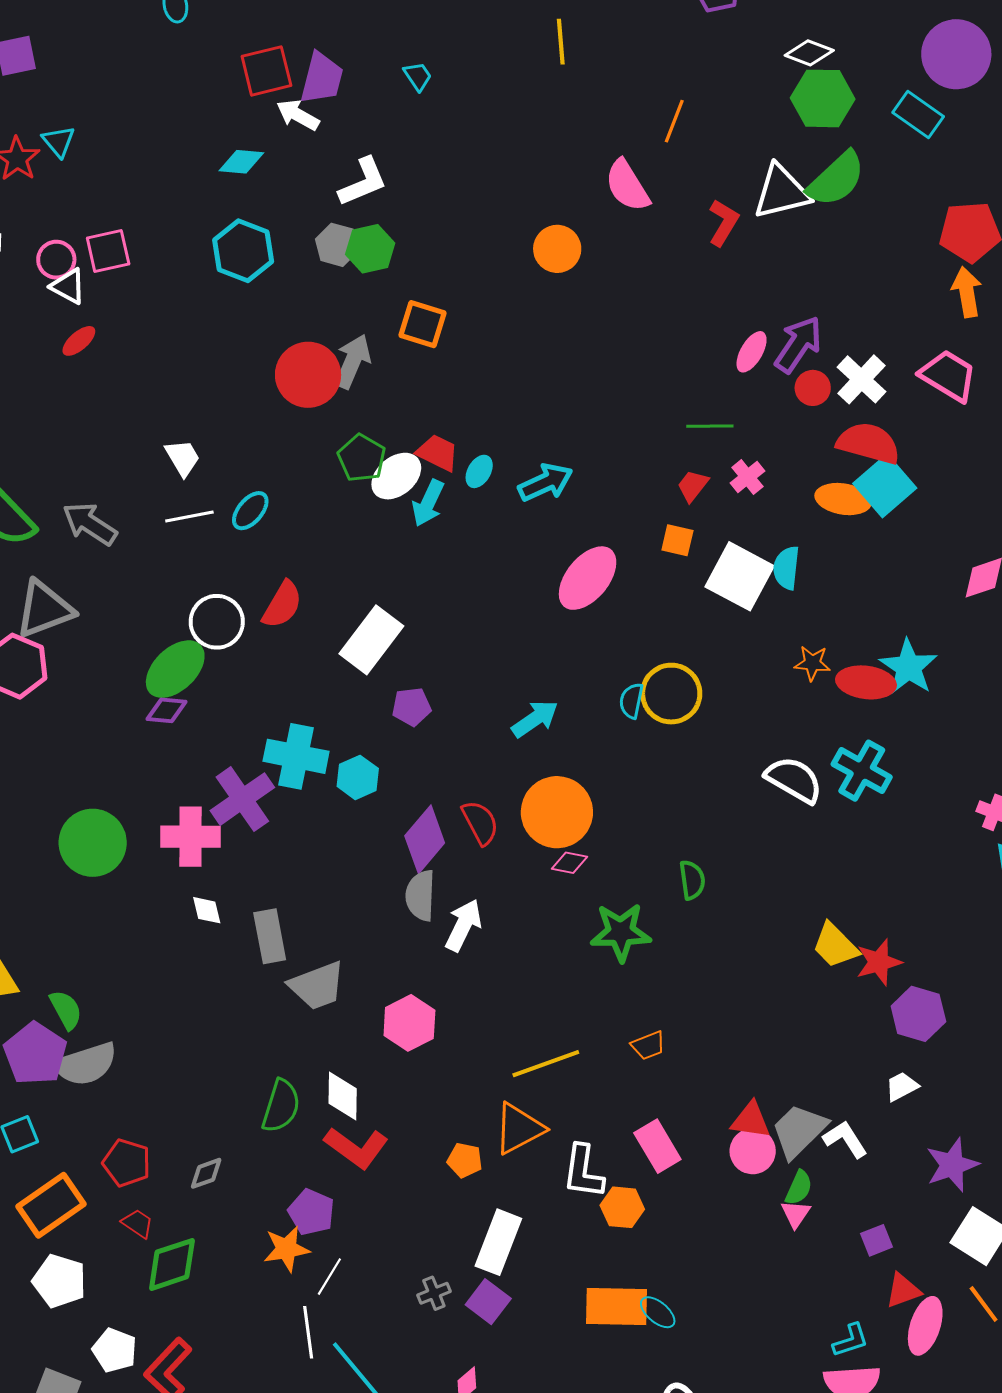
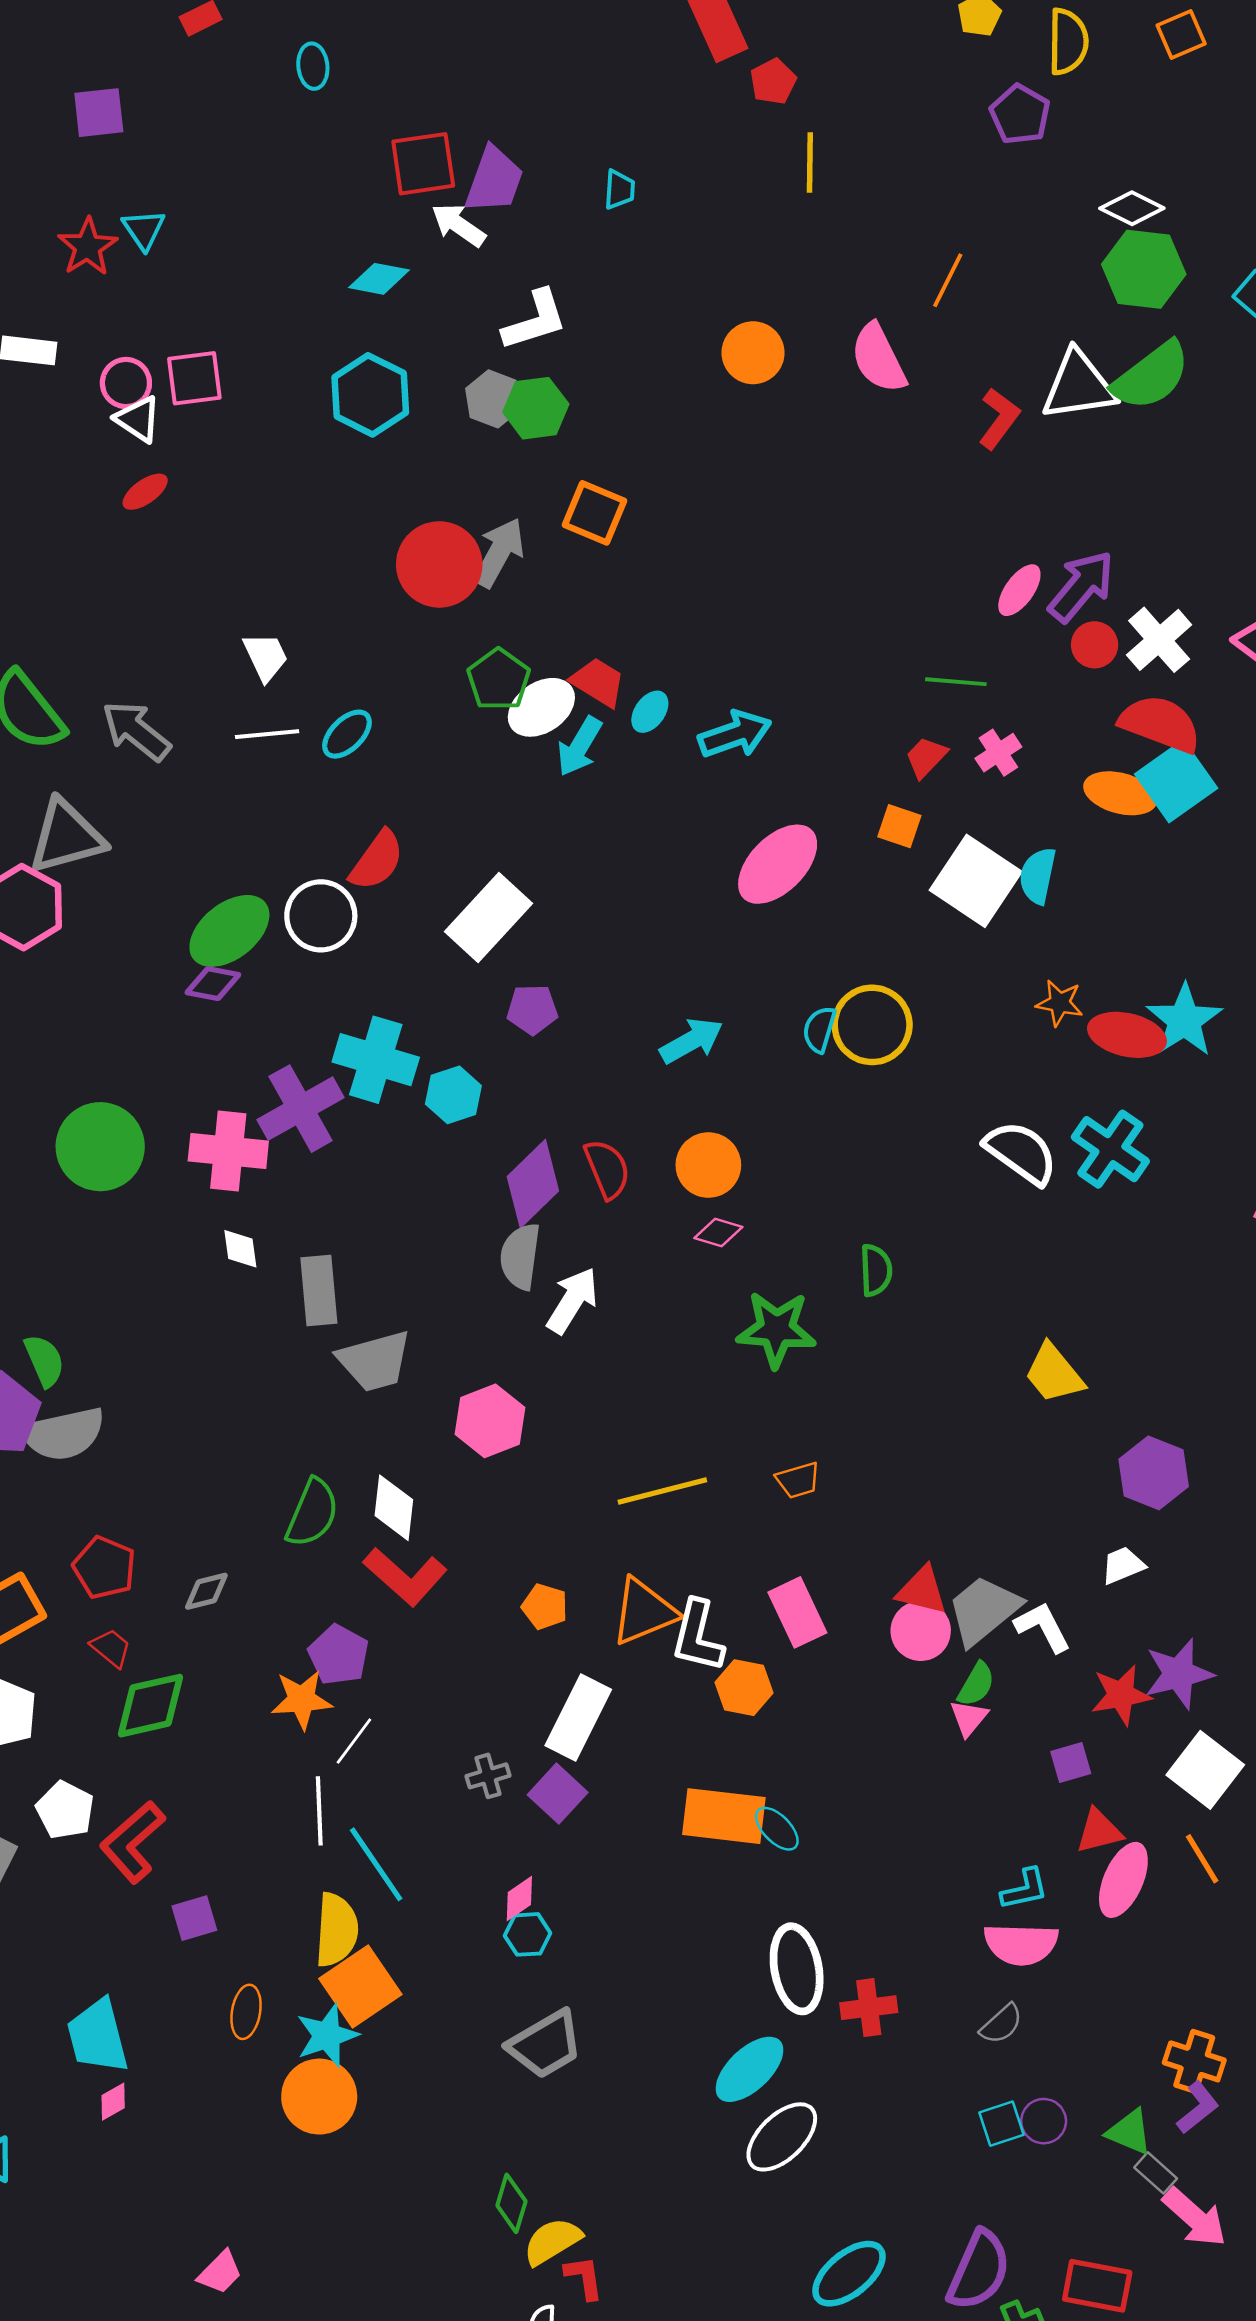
cyan trapezoid: (418, 76) -> (619, 189), turned 32
orange circle: (557, 249) -> (753, 353), moved
white circle: (217, 622) -> (321, 916), moved
orange circle: (557, 812) -> (708, 1165), size x0.7
red star: (879, 962) -> (1121, 1695), moved
orange triangle: (519, 1129) -> (644, 1612), moved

### EXERCISE DIRECTIONS
What lines in the data include the string "circle"? Copy each one.

### RESPONSE FOR THIS EXERCISE
orange circle: (557, 249) -> (753, 353), moved
white circle: (217, 622) -> (321, 916), moved
orange circle: (557, 812) -> (708, 1165), size x0.7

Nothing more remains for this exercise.